### PROVIDED MATERIAL
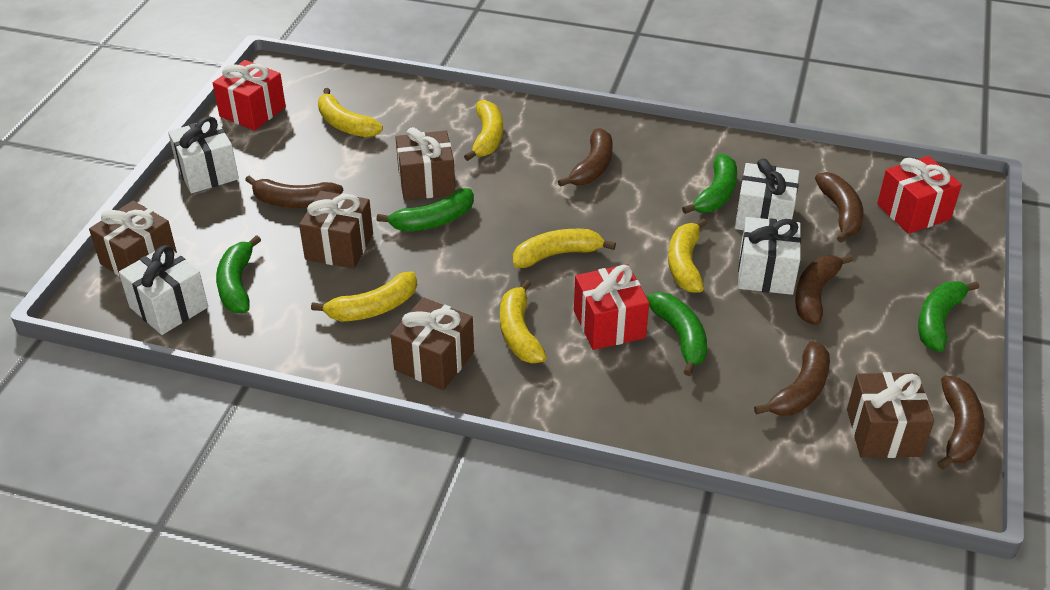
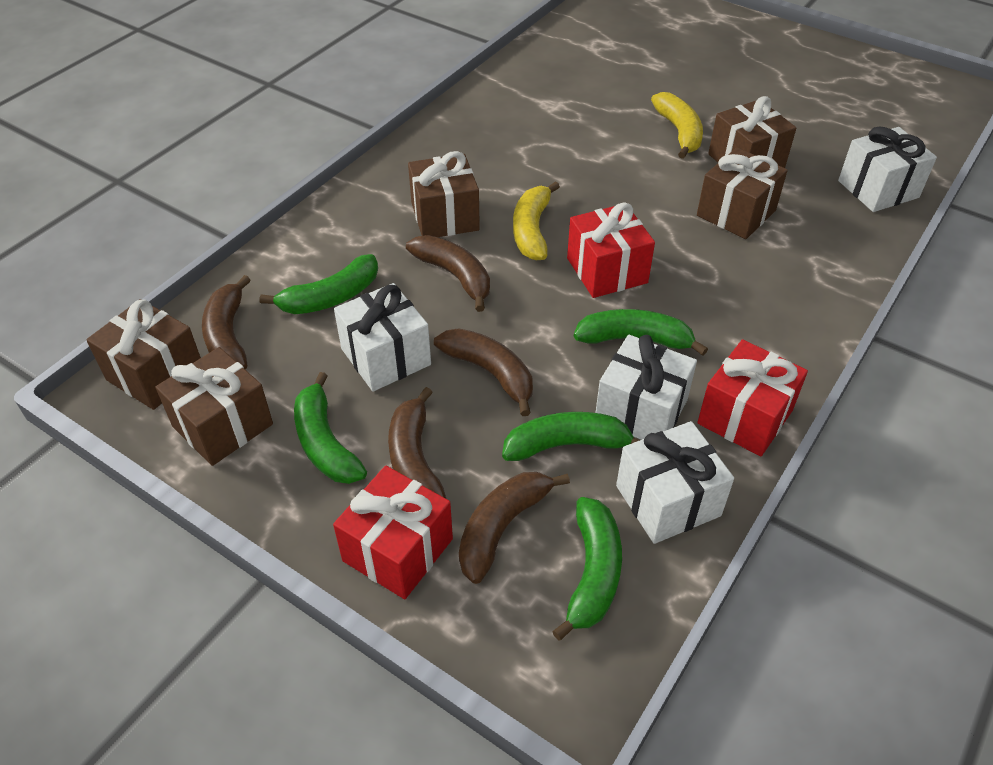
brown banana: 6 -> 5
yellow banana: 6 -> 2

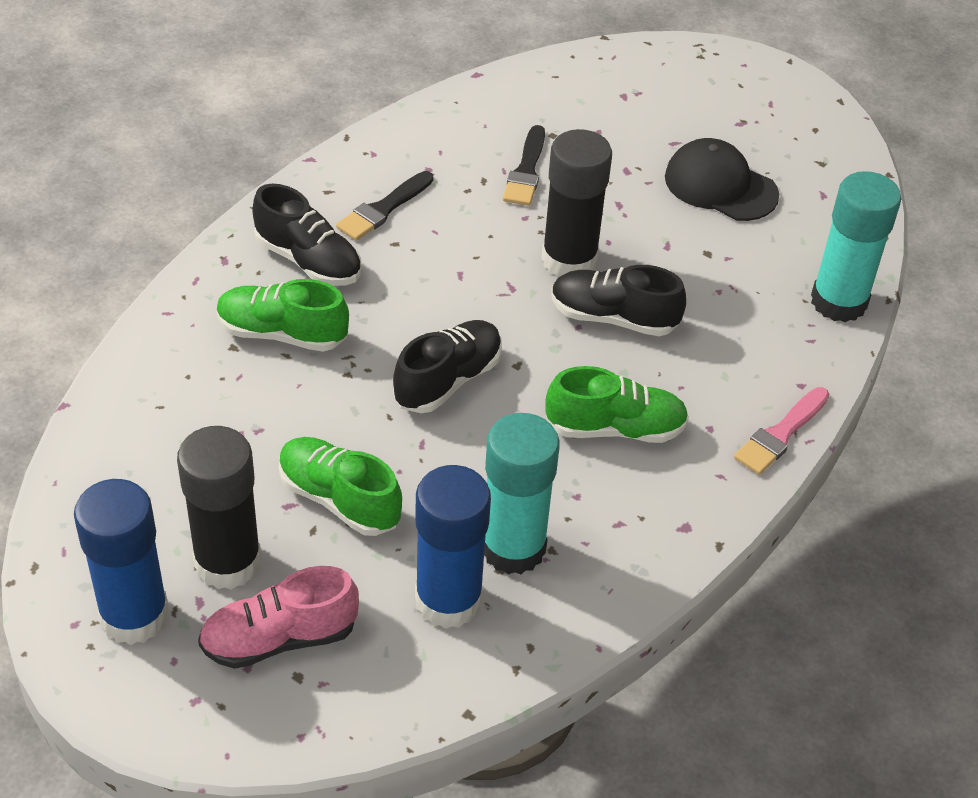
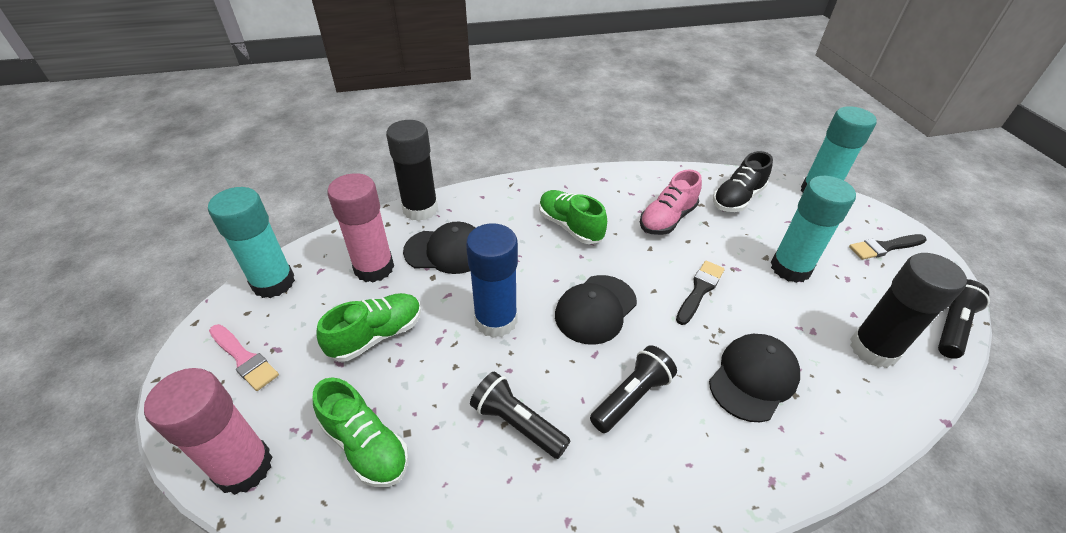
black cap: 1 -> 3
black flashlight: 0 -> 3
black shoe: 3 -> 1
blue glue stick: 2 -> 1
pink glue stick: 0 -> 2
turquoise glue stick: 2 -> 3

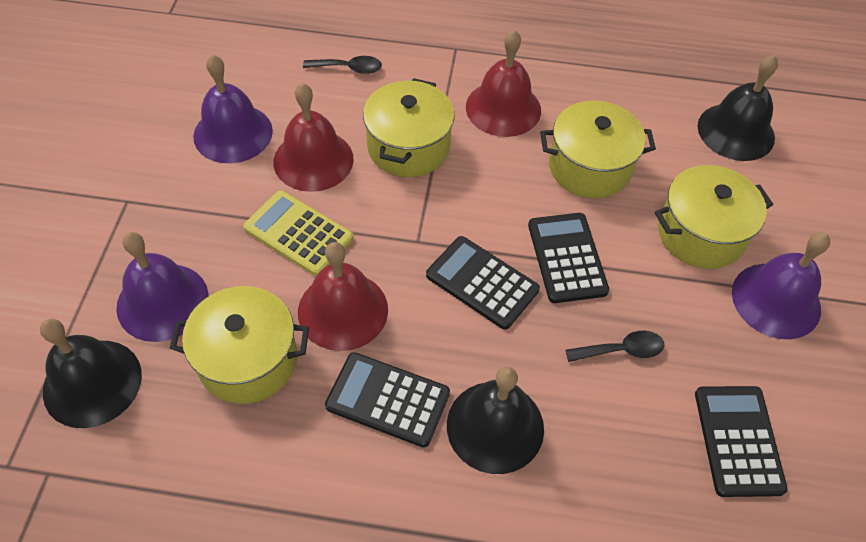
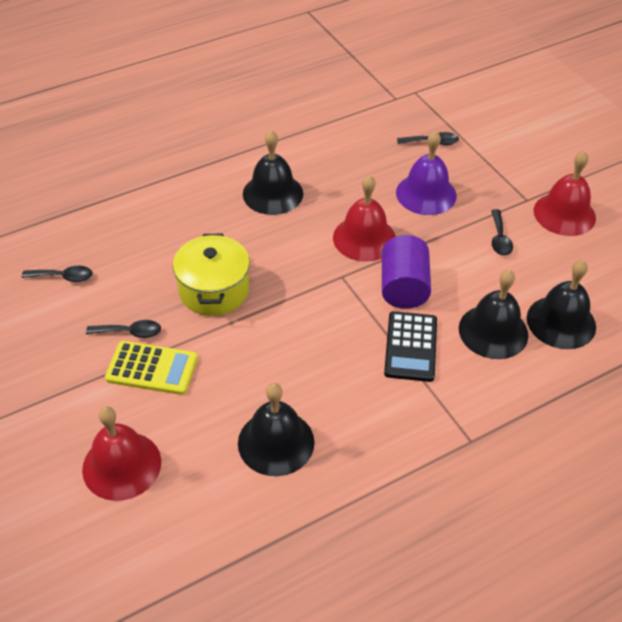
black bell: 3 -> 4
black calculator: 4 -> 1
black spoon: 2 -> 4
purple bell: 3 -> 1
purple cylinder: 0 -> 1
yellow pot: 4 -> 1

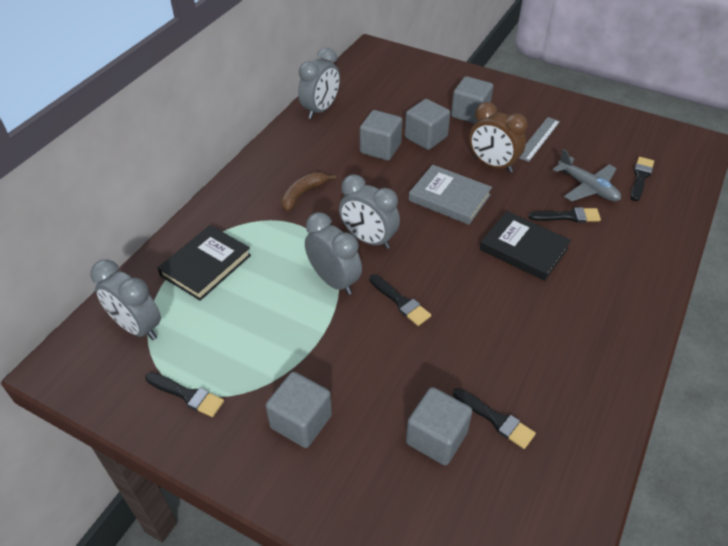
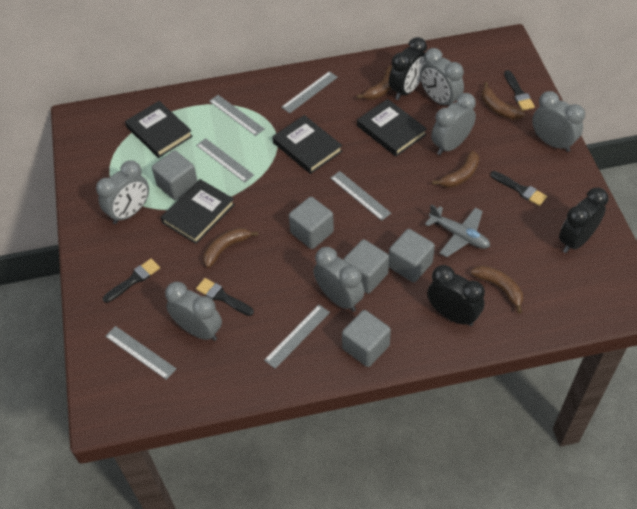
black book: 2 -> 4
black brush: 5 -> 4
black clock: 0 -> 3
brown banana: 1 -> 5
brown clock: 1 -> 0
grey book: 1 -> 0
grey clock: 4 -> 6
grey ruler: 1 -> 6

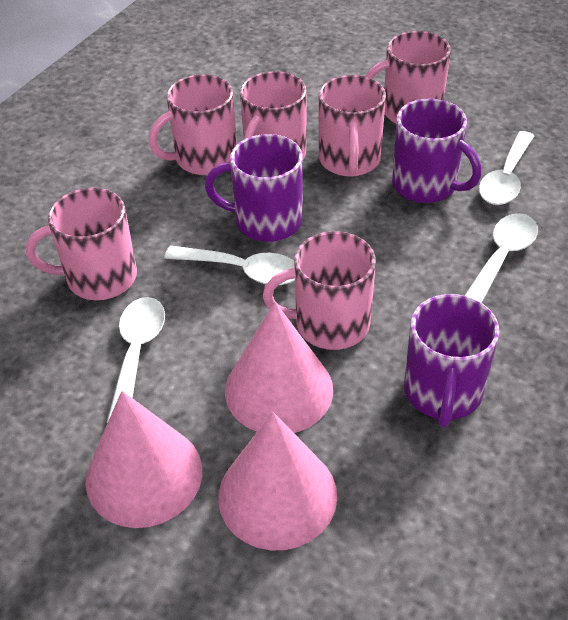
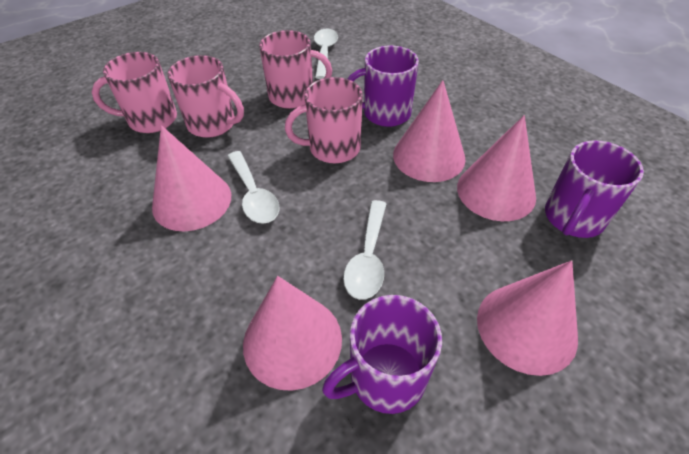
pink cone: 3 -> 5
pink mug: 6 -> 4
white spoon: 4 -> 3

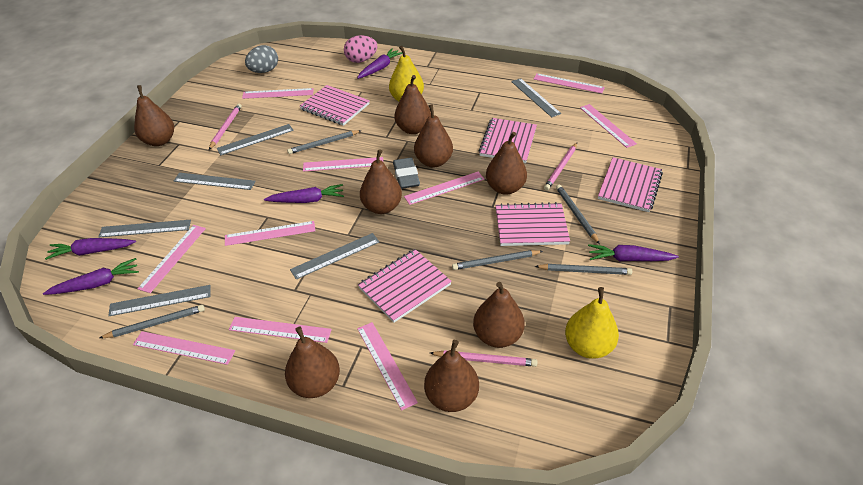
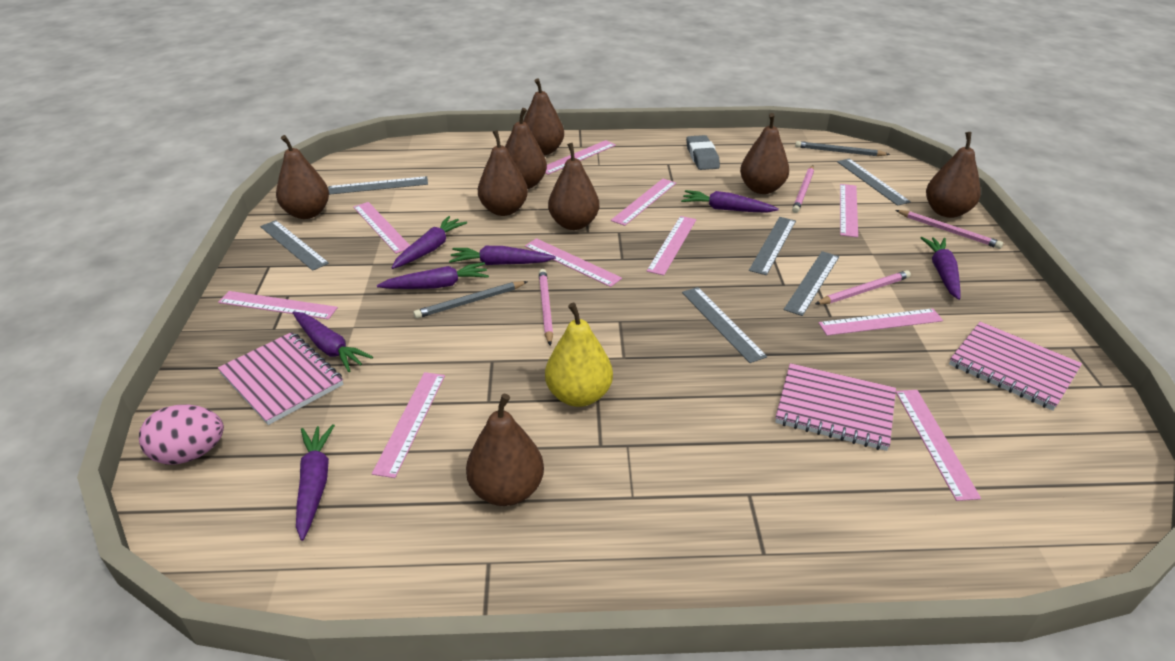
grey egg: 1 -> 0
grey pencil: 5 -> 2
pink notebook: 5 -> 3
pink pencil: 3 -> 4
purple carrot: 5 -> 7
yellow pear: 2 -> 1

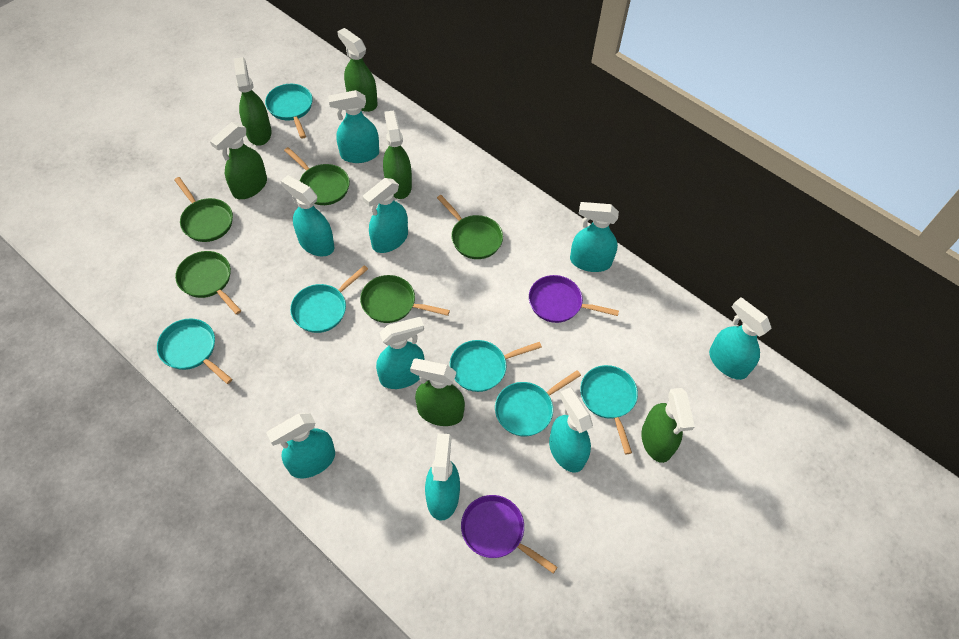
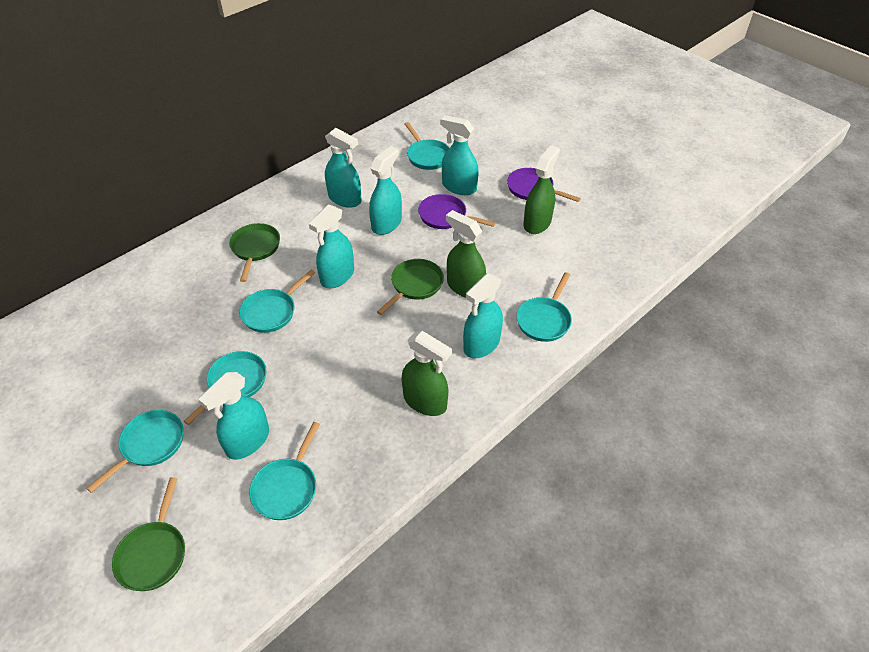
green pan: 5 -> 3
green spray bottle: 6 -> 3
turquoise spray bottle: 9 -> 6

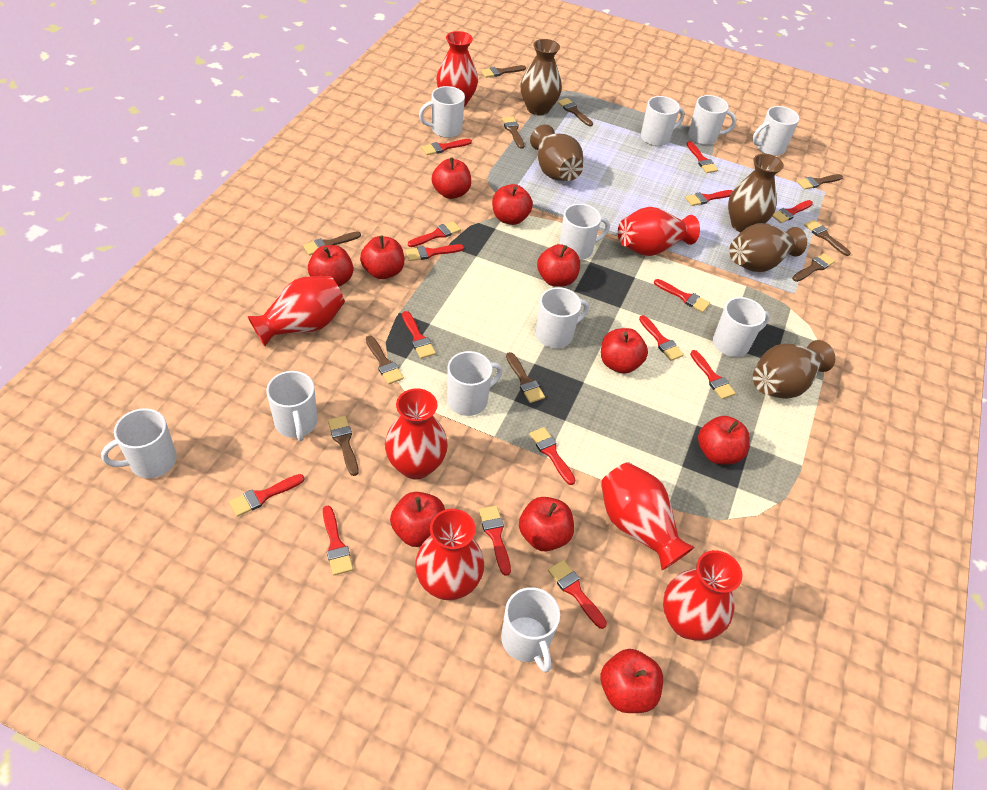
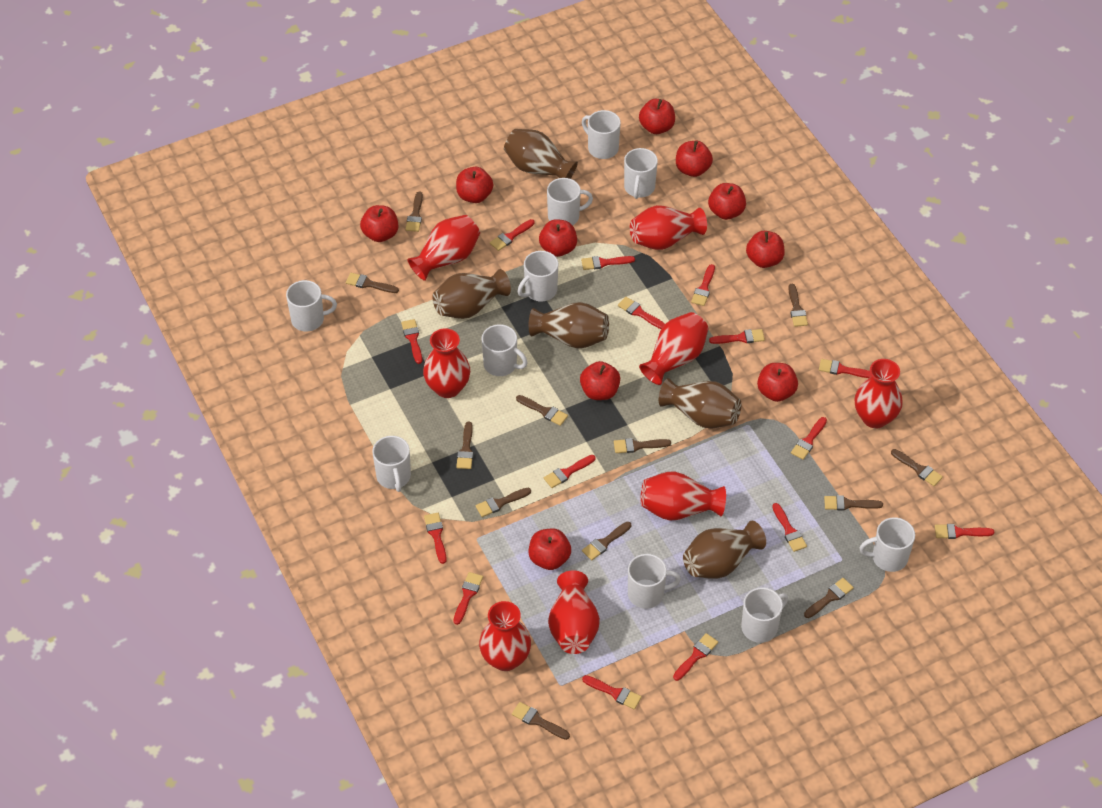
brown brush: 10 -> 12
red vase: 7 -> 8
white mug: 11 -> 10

### WHAT YOU HAVE TO DO
Everything from the line containing "green pan: 5 -> 3" to the last line of the listing above must be reproduced exactly, with no pictures included.

### RESULT FOR THIS TASK
green pan: 5 -> 3
green spray bottle: 6 -> 3
turquoise spray bottle: 9 -> 6

brown brush: 10 -> 12
red vase: 7 -> 8
white mug: 11 -> 10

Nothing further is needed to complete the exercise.